EXERCISE DESCRIPTION — Retype each record shown below, leaving every character as it is.

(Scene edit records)
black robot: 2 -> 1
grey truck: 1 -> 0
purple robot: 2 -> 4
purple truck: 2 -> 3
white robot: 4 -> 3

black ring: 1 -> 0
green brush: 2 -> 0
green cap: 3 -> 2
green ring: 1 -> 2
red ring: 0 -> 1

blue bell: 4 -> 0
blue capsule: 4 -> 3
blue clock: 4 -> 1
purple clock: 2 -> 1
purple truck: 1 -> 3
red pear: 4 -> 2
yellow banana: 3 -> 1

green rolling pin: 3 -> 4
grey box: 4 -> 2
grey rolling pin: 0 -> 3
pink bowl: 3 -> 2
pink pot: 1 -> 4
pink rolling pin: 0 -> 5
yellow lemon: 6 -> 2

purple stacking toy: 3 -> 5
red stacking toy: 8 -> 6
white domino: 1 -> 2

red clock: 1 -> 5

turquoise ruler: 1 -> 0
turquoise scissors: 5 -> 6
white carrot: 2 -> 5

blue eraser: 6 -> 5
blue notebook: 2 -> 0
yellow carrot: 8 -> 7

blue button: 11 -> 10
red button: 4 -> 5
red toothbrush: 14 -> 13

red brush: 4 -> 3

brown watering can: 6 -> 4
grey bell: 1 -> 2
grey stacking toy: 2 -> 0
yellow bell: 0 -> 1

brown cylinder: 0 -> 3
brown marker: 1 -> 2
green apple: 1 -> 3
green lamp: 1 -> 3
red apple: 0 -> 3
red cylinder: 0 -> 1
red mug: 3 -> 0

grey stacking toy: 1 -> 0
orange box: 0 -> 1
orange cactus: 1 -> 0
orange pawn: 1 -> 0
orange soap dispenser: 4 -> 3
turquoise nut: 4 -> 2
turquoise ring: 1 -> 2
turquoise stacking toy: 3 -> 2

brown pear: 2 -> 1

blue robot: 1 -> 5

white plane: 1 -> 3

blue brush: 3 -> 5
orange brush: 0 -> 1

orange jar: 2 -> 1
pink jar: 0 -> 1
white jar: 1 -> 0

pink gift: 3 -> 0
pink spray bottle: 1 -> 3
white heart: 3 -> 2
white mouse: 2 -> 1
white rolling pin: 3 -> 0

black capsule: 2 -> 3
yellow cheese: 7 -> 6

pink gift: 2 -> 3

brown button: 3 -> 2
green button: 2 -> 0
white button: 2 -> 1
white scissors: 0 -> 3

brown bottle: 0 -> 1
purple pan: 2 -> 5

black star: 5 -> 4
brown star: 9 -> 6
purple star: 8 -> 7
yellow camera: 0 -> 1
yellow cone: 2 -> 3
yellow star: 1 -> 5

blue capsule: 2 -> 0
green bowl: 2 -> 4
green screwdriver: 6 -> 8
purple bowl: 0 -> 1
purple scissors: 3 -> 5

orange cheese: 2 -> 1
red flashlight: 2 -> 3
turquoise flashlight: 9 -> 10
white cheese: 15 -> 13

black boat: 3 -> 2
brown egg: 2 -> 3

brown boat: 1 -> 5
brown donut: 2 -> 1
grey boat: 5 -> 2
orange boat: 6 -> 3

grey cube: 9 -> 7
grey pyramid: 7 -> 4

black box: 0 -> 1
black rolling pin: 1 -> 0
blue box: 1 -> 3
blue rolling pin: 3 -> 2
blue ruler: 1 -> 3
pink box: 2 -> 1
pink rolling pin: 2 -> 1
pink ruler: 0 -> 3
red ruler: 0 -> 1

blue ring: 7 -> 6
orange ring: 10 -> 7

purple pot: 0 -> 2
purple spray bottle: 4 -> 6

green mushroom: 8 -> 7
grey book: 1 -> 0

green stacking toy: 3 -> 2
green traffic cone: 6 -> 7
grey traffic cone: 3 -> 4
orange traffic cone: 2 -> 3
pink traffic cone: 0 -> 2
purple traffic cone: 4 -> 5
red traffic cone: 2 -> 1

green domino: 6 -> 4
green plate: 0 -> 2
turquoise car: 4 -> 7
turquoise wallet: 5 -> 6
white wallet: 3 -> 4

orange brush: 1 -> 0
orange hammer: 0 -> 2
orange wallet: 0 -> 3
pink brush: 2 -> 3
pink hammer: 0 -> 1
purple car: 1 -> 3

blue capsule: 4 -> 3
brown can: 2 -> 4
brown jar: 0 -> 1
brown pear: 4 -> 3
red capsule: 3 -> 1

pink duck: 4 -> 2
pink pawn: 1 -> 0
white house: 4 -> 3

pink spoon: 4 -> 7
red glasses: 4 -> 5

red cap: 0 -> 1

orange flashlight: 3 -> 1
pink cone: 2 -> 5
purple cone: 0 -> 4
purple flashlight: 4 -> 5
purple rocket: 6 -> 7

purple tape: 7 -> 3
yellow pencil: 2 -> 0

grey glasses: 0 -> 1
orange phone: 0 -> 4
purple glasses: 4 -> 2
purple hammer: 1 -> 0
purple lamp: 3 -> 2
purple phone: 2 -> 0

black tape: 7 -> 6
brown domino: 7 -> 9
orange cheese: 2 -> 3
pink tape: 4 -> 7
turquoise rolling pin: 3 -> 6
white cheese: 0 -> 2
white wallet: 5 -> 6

YOUR SOLUTION —
black robot: 2 -> 1
grey truck: 1 -> 0
purple robot: 2 -> 4
purple truck: 2 -> 3
white robot: 4 -> 3

black ring: 1 -> 0
green brush: 2 -> 0
green cap: 3 -> 2
green ring: 1 -> 2
red ring: 0 -> 1

blue bell: 4 -> 0
blue capsule: 4 -> 3
blue clock: 4 -> 1
purple clock: 2 -> 1
purple truck: 1 -> 3
red pear: 4 -> 2
yellow banana: 3 -> 1

green rolling pin: 3 -> 4
grey box: 4 -> 2
grey rolling pin: 0 -> 3
pink bowl: 3 -> 2
pink pot: 1 -> 4
pink rolling pin: 0 -> 5
yellow lemon: 6 -> 2

purple stacking toy: 3 -> 5
red stacking toy: 8 -> 6
white domino: 1 -> 2

red clock: 1 -> 5

turquoise ruler: 1 -> 0
turquoise scissors: 5 -> 6
white carrot: 2 -> 5

blue eraser: 6 -> 5
blue notebook: 2 -> 0
yellow carrot: 8 -> 7

blue button: 11 -> 10
red button: 4 -> 5
red toothbrush: 14 -> 13

red brush: 4 -> 3

brown watering can: 6 -> 4
grey bell: 1 -> 2
grey stacking toy: 2 -> 0
yellow bell: 0 -> 1

brown cylinder: 0 -> 3
brown marker: 1 -> 2
green apple: 1 -> 3
green lamp: 1 -> 3
red apple: 0 -> 3
red cylinder: 0 -> 1
red mug: 3 -> 0

grey stacking toy: 1 -> 0
orange box: 0 -> 1
orange cactus: 1 -> 0
orange pawn: 1 -> 0
orange soap dispenser: 4 -> 3
turquoise nut: 4 -> 2
turquoise ring: 1 -> 2
turquoise stacking toy: 3 -> 2

brown pear: 2 -> 1

blue robot: 1 -> 5

white plane: 1 -> 3

blue brush: 3 -> 5
orange brush: 0 -> 1

orange jar: 2 -> 1
pink jar: 0 -> 1
white jar: 1 -> 0

pink gift: 3 -> 0
pink spray bottle: 1 -> 3
white heart: 3 -> 2
white mouse: 2 -> 1
white rolling pin: 3 -> 0

black capsule: 2 -> 3
yellow cheese: 7 -> 6

pink gift: 2 -> 3

brown button: 3 -> 2
green button: 2 -> 0
white button: 2 -> 1
white scissors: 0 -> 3

brown bottle: 0 -> 1
purple pan: 2 -> 5

black star: 5 -> 4
brown star: 9 -> 6
purple star: 8 -> 7
yellow camera: 0 -> 1
yellow cone: 2 -> 3
yellow star: 1 -> 5

blue capsule: 2 -> 0
green bowl: 2 -> 4
green screwdriver: 6 -> 8
purple bowl: 0 -> 1
purple scissors: 3 -> 5

orange cheese: 2 -> 1
red flashlight: 2 -> 3
turquoise flashlight: 9 -> 10
white cheese: 15 -> 13

black boat: 3 -> 2
brown egg: 2 -> 3

brown boat: 1 -> 5
brown donut: 2 -> 1
grey boat: 5 -> 2
orange boat: 6 -> 3

grey cube: 9 -> 7
grey pyramid: 7 -> 4

black box: 0 -> 1
black rolling pin: 1 -> 0
blue box: 1 -> 3
blue rolling pin: 3 -> 2
blue ruler: 1 -> 3
pink box: 2 -> 1
pink rolling pin: 2 -> 1
pink ruler: 0 -> 3
red ruler: 0 -> 1

blue ring: 7 -> 6
orange ring: 10 -> 7

purple pot: 0 -> 2
purple spray bottle: 4 -> 6

green mushroom: 8 -> 7
grey book: 1 -> 0

green stacking toy: 3 -> 2
green traffic cone: 6 -> 7
grey traffic cone: 3 -> 4
orange traffic cone: 2 -> 3
pink traffic cone: 0 -> 2
purple traffic cone: 4 -> 5
red traffic cone: 2 -> 1

green domino: 6 -> 4
green plate: 0 -> 2
turquoise car: 4 -> 7
turquoise wallet: 5 -> 6
white wallet: 3 -> 4

orange brush: 1 -> 0
orange hammer: 0 -> 2
orange wallet: 0 -> 3
pink brush: 2 -> 3
pink hammer: 0 -> 1
purple car: 1 -> 3

blue capsule: 4 -> 3
brown can: 2 -> 4
brown jar: 0 -> 1
brown pear: 4 -> 3
red capsule: 3 -> 1

pink duck: 4 -> 2
pink pawn: 1 -> 0
white house: 4 -> 3

pink spoon: 4 -> 7
red glasses: 4 -> 5

red cap: 0 -> 1

orange flashlight: 3 -> 1
pink cone: 2 -> 5
purple cone: 0 -> 4
purple flashlight: 4 -> 5
purple rocket: 6 -> 7

purple tape: 7 -> 3
yellow pencil: 2 -> 0

grey glasses: 0 -> 1
orange phone: 0 -> 4
purple glasses: 4 -> 2
purple hammer: 1 -> 0
purple lamp: 3 -> 2
purple phone: 2 -> 0

black tape: 7 -> 6
brown domino: 7 -> 9
orange cheese: 2 -> 3
pink tape: 4 -> 7
turquoise rolling pin: 3 -> 6
white cheese: 0 -> 2
white wallet: 5 -> 6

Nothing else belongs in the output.